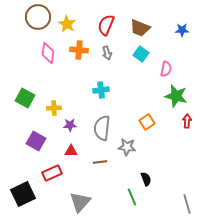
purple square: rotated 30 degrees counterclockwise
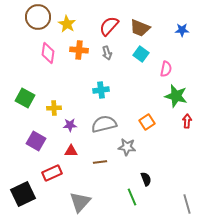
red semicircle: moved 3 px right, 1 px down; rotated 20 degrees clockwise
gray semicircle: moved 2 px right, 4 px up; rotated 70 degrees clockwise
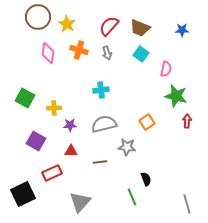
orange cross: rotated 12 degrees clockwise
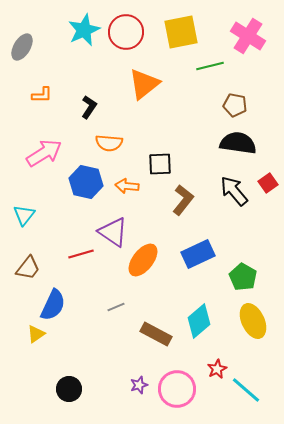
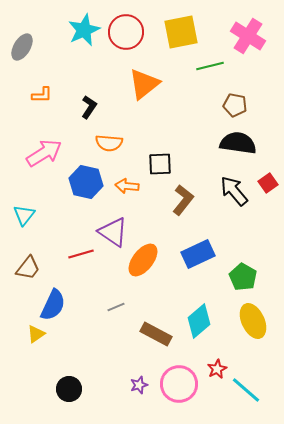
pink circle: moved 2 px right, 5 px up
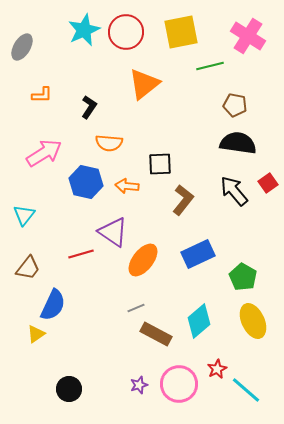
gray line: moved 20 px right, 1 px down
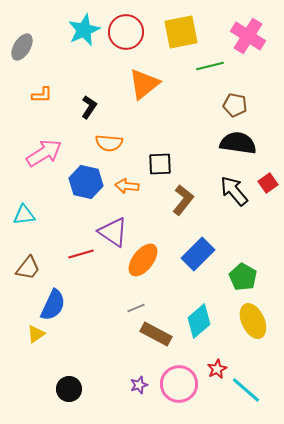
cyan triangle: rotated 45 degrees clockwise
blue rectangle: rotated 20 degrees counterclockwise
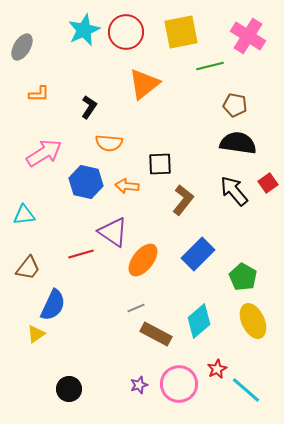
orange L-shape: moved 3 px left, 1 px up
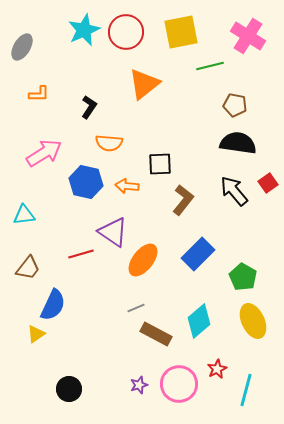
cyan line: rotated 64 degrees clockwise
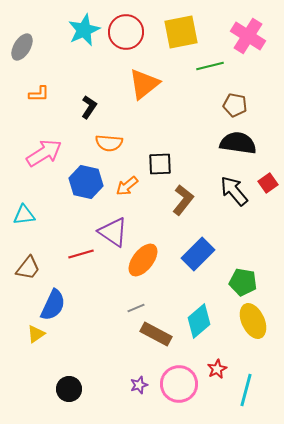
orange arrow: rotated 45 degrees counterclockwise
green pentagon: moved 5 px down; rotated 20 degrees counterclockwise
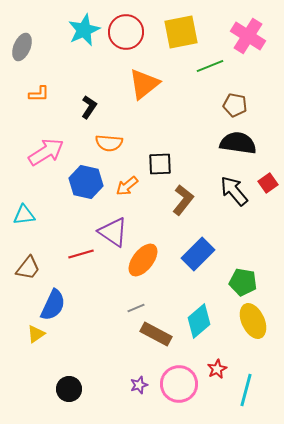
gray ellipse: rotated 8 degrees counterclockwise
green line: rotated 8 degrees counterclockwise
pink arrow: moved 2 px right, 1 px up
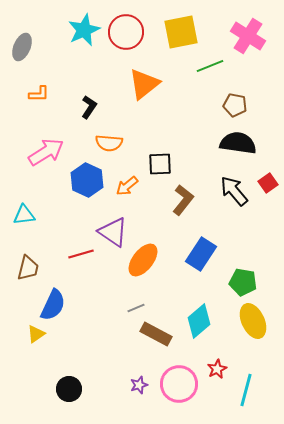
blue hexagon: moved 1 px right, 2 px up; rotated 12 degrees clockwise
blue rectangle: moved 3 px right; rotated 12 degrees counterclockwise
brown trapezoid: rotated 24 degrees counterclockwise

☆ ☆ ☆ ☆ ☆

WHAT IS EXPECTED ▸
Edit the part of the records that opens with the line containing "cyan line: rotated 64 degrees clockwise" and runs through the end of the records, putting "chevron" wherever "arrow" appears and leaving everything else unchanged. Leave the pictures out of your answer.

SOLVED PROBLEM ▸
cyan line: rotated 64 degrees clockwise
orange chevron: rotated 45 degrees counterclockwise
green pentagon: moved 5 px down; rotated 20 degrees counterclockwise
gray ellipse: rotated 8 degrees counterclockwise
green line: rotated 8 degrees counterclockwise
pink chevron: moved 2 px right, 1 px up
blue hexagon: moved 1 px right, 2 px up; rotated 12 degrees clockwise
blue rectangle: moved 3 px right; rotated 12 degrees counterclockwise
brown trapezoid: rotated 24 degrees counterclockwise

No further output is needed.